TASK STATEMENT
Your answer consists of the lines in the data that contain "azul". Copy each of them.
Start of DATA FOR THIS TASK
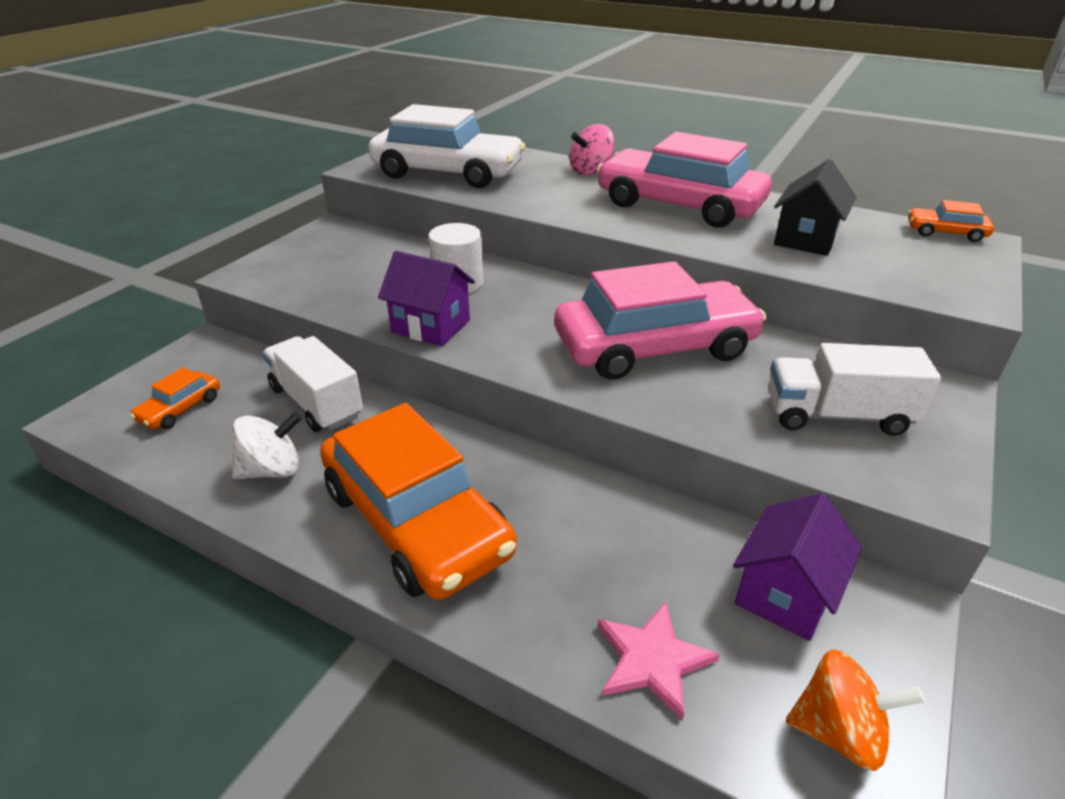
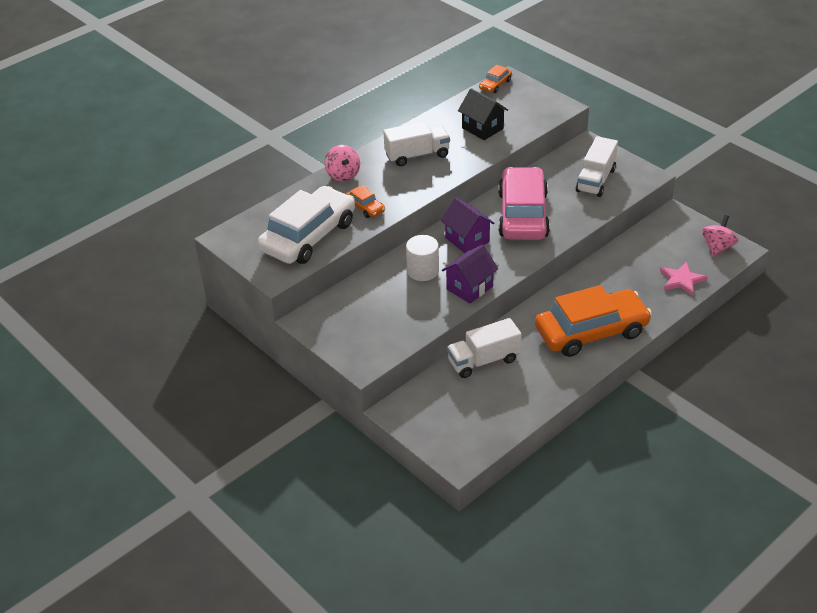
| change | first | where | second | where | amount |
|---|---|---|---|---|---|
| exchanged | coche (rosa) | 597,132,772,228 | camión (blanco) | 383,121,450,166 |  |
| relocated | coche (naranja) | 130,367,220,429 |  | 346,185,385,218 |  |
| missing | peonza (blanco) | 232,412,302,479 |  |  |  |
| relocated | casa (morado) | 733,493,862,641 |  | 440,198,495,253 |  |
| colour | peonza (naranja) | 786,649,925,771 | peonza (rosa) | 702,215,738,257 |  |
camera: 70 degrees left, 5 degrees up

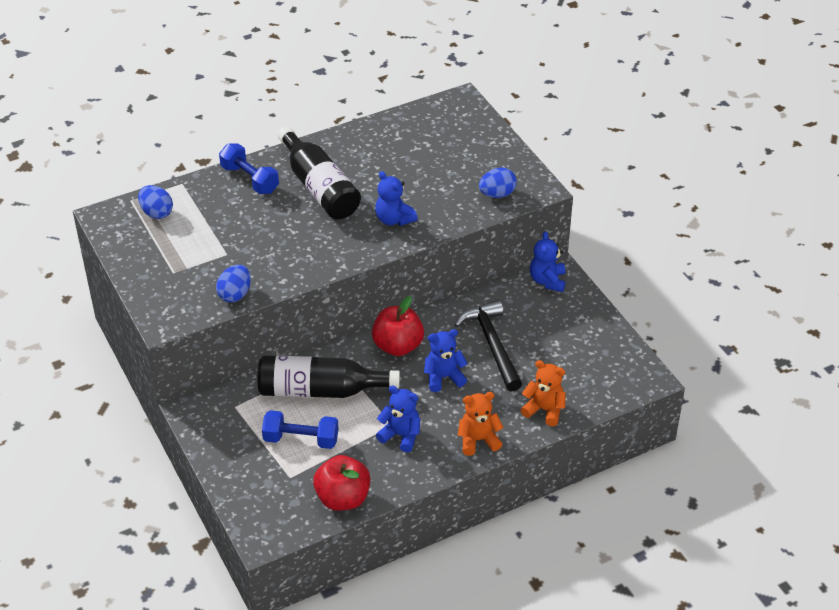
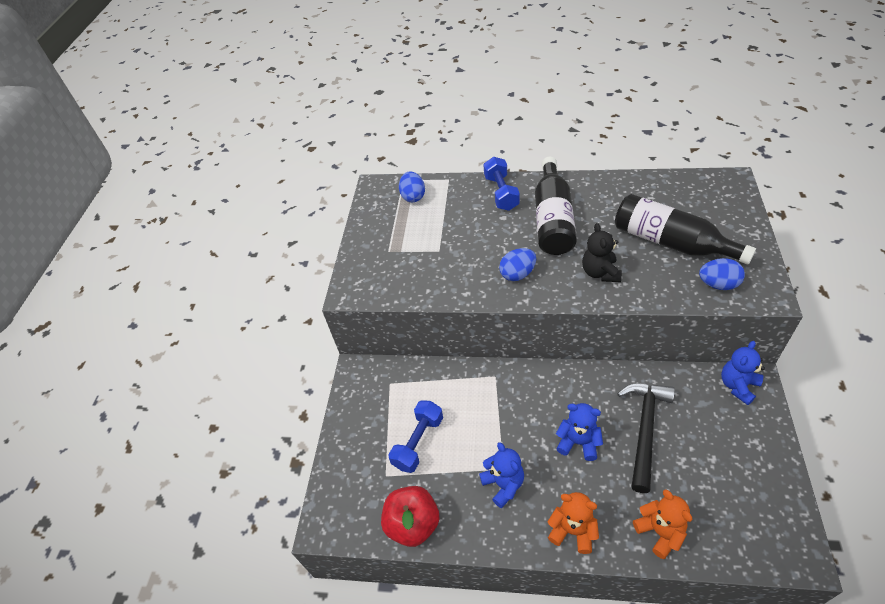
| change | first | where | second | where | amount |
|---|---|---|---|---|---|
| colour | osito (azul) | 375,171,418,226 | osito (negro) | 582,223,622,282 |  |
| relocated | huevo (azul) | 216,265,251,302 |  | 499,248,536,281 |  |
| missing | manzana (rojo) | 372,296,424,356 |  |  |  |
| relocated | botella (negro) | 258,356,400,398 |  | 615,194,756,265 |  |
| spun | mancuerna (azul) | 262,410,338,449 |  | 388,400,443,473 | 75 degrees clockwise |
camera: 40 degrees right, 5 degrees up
End of DATA FOR THIS TASK
RESULT
| colour | osito (azul) | 375,171,418,226 | osito (negro) | 582,223,622,282 |  |
| relocated | huevo (azul) | 216,265,251,302 |  | 499,248,536,281 |  |
| spun | mancuerna (azul) | 262,410,338,449 |  | 388,400,443,473 | 75 degrees clockwise |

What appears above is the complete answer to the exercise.